- **Exercise directions**
Each line in the records that mentions the word "VRAW" needs to be listed.

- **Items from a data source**

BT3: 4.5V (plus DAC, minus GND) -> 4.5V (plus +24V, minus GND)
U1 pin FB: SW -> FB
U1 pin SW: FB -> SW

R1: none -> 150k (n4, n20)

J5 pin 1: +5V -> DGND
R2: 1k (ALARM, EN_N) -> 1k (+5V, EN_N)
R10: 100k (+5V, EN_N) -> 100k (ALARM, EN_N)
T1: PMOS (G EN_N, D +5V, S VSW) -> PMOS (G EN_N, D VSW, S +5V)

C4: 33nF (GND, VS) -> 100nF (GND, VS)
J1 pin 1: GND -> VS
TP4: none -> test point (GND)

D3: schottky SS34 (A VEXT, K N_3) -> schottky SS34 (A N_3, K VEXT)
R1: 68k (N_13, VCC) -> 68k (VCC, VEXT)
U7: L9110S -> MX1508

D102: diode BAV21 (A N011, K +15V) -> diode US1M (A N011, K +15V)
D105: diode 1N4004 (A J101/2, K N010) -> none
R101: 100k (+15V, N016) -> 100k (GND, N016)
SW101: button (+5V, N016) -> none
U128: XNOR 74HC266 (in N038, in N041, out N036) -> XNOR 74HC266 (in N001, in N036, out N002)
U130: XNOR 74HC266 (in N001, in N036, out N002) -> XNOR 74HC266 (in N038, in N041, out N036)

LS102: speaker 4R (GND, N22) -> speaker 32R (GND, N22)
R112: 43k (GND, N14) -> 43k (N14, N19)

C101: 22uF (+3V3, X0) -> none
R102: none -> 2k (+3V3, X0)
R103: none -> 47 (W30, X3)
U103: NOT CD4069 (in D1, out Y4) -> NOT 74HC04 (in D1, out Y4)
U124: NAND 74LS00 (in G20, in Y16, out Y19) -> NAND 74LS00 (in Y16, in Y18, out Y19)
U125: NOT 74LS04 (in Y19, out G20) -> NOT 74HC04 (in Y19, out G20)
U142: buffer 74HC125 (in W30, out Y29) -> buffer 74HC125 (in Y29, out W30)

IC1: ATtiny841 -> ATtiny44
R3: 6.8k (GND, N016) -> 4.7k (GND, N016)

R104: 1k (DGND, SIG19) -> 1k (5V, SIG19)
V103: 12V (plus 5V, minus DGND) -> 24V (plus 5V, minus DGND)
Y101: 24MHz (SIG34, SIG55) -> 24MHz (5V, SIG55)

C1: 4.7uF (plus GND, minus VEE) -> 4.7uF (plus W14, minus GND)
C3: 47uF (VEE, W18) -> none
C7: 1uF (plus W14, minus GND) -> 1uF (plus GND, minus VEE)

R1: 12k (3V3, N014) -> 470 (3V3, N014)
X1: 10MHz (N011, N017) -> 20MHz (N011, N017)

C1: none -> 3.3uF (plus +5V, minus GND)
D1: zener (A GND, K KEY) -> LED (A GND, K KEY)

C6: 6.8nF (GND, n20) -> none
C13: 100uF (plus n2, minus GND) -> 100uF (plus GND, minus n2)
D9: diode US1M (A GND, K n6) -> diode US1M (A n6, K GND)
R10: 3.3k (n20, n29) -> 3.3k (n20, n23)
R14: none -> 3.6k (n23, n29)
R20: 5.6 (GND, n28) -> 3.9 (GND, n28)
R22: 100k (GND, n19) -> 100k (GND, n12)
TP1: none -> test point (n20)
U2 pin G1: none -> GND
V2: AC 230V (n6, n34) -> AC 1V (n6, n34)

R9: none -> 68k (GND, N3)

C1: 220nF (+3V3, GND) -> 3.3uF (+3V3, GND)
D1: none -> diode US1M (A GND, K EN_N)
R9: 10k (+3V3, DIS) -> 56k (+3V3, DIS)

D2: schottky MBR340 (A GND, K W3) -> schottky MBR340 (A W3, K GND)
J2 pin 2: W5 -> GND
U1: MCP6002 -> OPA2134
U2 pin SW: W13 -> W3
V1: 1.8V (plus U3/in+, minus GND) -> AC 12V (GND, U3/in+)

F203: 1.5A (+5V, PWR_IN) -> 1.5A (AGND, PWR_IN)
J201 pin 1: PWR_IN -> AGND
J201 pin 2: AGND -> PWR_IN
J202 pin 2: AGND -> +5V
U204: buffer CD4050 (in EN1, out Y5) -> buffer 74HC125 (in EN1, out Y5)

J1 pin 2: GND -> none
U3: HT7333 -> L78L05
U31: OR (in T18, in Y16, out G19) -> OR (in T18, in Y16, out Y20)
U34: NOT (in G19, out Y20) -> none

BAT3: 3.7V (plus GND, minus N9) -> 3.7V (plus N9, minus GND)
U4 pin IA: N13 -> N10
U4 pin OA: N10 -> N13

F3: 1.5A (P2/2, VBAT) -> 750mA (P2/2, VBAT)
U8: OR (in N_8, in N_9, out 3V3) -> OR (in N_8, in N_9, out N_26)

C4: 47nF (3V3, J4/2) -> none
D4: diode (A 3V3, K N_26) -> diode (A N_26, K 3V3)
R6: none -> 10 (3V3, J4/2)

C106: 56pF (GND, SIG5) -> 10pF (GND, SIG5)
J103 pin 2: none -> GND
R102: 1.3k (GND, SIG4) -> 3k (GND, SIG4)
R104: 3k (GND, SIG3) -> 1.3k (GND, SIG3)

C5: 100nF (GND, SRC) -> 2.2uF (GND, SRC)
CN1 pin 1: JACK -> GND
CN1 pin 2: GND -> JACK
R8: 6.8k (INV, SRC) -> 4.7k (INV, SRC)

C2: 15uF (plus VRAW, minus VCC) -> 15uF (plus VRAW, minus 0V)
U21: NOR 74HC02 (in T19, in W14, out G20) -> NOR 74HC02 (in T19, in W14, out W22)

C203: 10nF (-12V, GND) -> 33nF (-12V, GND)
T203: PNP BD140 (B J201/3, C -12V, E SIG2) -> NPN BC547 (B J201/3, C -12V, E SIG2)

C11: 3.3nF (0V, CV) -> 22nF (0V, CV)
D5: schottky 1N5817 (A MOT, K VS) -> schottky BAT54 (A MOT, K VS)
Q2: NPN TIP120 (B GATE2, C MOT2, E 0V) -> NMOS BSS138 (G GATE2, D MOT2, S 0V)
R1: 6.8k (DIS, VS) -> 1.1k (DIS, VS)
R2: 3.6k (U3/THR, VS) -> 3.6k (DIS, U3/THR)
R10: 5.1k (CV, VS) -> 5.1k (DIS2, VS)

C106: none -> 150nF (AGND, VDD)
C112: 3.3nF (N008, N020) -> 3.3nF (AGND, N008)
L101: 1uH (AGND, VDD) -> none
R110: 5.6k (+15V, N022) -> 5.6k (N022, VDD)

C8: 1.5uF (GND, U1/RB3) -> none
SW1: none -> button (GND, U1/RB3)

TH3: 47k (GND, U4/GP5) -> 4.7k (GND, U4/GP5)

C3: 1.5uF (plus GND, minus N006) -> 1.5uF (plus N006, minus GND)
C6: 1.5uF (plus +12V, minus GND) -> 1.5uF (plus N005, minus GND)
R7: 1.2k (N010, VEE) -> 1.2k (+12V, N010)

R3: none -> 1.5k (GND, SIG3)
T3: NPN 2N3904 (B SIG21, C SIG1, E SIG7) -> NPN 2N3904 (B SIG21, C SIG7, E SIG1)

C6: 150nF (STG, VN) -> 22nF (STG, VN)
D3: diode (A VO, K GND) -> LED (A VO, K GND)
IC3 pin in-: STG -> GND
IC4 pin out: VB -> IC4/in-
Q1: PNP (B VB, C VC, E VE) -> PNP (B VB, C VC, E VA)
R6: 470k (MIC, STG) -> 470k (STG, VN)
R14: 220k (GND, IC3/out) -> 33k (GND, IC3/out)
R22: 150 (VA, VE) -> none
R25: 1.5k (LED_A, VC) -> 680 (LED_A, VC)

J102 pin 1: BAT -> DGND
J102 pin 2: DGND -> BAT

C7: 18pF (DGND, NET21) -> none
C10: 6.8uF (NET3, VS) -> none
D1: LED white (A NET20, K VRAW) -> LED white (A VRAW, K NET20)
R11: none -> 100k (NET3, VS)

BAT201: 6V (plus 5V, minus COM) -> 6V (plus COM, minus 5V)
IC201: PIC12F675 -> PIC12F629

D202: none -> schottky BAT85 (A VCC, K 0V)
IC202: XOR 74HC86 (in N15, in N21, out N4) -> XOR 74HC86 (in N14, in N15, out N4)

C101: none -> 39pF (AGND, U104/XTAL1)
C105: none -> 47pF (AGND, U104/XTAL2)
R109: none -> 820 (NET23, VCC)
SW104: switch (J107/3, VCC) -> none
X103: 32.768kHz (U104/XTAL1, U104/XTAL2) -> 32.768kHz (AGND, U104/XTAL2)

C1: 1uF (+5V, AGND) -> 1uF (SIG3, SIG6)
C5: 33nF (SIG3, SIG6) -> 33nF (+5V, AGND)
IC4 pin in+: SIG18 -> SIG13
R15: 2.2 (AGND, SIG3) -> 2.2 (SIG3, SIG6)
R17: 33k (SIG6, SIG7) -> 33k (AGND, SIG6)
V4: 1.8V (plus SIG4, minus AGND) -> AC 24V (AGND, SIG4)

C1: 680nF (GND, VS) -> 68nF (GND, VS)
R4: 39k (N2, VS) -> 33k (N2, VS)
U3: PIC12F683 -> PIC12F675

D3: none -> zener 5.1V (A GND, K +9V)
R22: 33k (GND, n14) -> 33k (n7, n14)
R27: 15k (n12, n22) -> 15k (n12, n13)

- **Solution to this task**
C2: 15uF (plus VRAW, minus VCC) -> 15uF (plus VRAW, minus 0V)
D1: LED white (A NET20, K VRAW) -> LED white (A VRAW, K NET20)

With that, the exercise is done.